__What to work on__. From the records below, output exactly the lines running from the line containing "brown calculator: [209,196,293,253]" through the line containing "brown cube: [236,123,289,181]", and no others.

__Exercise inputs__.

- - -

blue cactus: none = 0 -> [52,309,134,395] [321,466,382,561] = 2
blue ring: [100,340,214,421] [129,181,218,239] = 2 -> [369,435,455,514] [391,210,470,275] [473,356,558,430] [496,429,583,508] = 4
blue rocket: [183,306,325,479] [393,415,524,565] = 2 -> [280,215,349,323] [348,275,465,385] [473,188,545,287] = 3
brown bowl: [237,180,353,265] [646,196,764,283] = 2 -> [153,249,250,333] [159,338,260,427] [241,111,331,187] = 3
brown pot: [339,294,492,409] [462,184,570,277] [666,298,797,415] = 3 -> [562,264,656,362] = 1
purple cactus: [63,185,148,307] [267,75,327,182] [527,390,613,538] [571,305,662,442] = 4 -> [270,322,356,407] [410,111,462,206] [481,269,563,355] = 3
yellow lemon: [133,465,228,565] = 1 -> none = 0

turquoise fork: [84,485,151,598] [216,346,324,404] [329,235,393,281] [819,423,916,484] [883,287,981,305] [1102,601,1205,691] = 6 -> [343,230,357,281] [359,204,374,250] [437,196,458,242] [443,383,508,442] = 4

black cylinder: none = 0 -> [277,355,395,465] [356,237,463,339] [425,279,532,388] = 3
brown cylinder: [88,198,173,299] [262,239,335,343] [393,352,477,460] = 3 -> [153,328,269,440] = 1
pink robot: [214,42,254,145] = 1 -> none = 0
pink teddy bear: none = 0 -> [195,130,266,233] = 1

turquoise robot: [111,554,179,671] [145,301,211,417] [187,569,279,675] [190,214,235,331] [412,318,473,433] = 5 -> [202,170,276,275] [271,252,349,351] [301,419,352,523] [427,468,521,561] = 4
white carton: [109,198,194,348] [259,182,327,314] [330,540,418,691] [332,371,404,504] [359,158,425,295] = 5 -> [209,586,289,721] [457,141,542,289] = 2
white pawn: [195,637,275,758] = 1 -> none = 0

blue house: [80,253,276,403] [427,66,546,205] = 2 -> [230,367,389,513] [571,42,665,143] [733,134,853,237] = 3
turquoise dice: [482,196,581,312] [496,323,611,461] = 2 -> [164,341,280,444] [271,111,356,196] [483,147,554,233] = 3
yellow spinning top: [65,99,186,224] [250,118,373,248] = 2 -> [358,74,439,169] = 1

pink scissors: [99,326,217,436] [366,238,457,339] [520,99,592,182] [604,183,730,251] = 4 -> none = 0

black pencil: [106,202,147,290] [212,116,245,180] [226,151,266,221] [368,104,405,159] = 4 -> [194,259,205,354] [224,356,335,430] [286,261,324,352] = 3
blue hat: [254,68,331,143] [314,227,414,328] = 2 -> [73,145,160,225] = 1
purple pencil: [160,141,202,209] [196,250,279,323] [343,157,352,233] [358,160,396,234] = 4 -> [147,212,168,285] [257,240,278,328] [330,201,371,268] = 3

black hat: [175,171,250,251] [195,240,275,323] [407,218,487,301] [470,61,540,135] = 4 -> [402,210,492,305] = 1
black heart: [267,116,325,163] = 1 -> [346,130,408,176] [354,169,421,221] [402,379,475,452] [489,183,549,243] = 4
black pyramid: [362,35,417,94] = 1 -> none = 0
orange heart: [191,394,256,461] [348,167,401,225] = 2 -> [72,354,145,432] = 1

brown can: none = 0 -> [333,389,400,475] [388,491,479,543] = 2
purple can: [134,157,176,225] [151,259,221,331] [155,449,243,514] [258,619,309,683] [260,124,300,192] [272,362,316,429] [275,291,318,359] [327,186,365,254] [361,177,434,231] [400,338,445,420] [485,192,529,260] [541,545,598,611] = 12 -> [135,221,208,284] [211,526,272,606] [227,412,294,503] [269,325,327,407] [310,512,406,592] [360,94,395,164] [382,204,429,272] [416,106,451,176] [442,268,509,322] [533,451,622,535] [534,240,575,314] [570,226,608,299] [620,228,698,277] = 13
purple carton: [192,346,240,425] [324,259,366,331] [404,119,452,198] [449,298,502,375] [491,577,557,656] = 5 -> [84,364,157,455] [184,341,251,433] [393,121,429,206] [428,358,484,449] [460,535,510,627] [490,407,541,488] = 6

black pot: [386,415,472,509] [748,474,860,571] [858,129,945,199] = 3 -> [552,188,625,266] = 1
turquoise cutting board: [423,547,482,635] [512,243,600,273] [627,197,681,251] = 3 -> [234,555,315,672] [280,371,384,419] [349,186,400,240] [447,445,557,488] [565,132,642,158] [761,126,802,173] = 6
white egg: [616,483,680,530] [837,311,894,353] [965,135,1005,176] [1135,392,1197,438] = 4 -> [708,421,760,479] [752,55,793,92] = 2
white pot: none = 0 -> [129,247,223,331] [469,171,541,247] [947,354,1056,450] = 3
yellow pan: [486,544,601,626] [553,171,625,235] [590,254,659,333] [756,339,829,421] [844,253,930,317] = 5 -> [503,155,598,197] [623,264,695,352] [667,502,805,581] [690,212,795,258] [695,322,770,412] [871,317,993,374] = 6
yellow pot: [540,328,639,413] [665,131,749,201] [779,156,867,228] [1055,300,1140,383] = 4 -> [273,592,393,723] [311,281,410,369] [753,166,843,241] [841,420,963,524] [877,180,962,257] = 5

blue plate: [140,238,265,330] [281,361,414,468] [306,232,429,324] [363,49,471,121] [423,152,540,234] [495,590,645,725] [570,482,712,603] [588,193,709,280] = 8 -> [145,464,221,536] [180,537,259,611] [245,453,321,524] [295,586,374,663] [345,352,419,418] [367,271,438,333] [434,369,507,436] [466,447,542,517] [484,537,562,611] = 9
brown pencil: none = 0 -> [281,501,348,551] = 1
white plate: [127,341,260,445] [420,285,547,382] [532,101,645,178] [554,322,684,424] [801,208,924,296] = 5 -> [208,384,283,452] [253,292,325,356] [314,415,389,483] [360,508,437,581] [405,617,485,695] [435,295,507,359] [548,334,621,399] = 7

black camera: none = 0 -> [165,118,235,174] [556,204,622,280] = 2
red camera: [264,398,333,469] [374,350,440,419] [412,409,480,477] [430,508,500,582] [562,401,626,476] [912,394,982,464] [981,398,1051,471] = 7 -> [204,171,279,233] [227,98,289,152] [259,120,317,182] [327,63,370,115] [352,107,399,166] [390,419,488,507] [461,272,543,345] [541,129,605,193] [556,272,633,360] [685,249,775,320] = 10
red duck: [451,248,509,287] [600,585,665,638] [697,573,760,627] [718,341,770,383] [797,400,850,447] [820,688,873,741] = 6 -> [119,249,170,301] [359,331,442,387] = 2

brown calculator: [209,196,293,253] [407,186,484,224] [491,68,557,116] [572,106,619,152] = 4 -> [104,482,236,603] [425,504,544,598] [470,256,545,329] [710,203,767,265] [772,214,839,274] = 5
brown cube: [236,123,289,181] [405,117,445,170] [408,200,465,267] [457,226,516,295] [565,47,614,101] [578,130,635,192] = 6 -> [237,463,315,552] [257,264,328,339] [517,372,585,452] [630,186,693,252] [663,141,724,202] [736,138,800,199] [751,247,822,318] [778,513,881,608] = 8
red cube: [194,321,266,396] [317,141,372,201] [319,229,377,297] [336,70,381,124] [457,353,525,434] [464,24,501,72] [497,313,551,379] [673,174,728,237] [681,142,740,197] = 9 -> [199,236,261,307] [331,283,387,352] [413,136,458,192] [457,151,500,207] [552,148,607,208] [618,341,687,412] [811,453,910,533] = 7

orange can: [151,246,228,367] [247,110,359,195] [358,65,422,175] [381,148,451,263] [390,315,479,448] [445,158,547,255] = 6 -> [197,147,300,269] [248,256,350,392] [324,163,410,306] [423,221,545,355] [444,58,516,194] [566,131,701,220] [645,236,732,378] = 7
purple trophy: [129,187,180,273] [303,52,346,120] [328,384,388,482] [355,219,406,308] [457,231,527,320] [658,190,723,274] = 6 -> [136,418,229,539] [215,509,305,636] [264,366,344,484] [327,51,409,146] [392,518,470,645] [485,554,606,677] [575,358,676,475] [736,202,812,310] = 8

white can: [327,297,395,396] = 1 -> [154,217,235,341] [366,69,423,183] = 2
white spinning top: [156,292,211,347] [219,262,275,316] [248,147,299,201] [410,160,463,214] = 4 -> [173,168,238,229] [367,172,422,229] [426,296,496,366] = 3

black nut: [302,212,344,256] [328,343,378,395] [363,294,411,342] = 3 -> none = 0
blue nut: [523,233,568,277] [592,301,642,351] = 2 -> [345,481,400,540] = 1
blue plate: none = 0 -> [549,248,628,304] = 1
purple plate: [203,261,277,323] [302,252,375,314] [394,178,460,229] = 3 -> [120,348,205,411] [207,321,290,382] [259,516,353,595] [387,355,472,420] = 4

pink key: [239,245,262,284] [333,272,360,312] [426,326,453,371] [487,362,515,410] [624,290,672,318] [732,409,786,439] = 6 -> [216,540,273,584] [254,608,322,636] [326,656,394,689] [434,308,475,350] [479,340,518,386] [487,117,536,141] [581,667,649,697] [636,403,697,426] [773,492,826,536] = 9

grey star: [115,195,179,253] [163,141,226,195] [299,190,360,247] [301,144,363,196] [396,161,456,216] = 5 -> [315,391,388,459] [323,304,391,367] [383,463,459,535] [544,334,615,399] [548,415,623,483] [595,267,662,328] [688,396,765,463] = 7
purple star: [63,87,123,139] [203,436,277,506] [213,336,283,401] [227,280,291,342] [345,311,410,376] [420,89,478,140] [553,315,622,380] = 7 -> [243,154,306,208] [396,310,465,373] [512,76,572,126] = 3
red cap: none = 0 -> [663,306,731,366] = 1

- - -

__Answer__.
brown calculator: [209,196,293,253] [407,186,484,224] [491,68,557,116] [572,106,619,152] = 4 -> [104,482,236,603] [425,504,544,598] [470,256,545,329] [710,203,767,265] [772,214,839,274] = 5
brown cube: [236,123,289,181] [405,117,445,170] [408,200,465,267] [457,226,516,295] [565,47,614,101] [578,130,635,192] = 6 -> [237,463,315,552] [257,264,328,339] [517,372,585,452] [630,186,693,252] [663,141,724,202] [736,138,800,199] [751,247,822,318] [778,513,881,608] = 8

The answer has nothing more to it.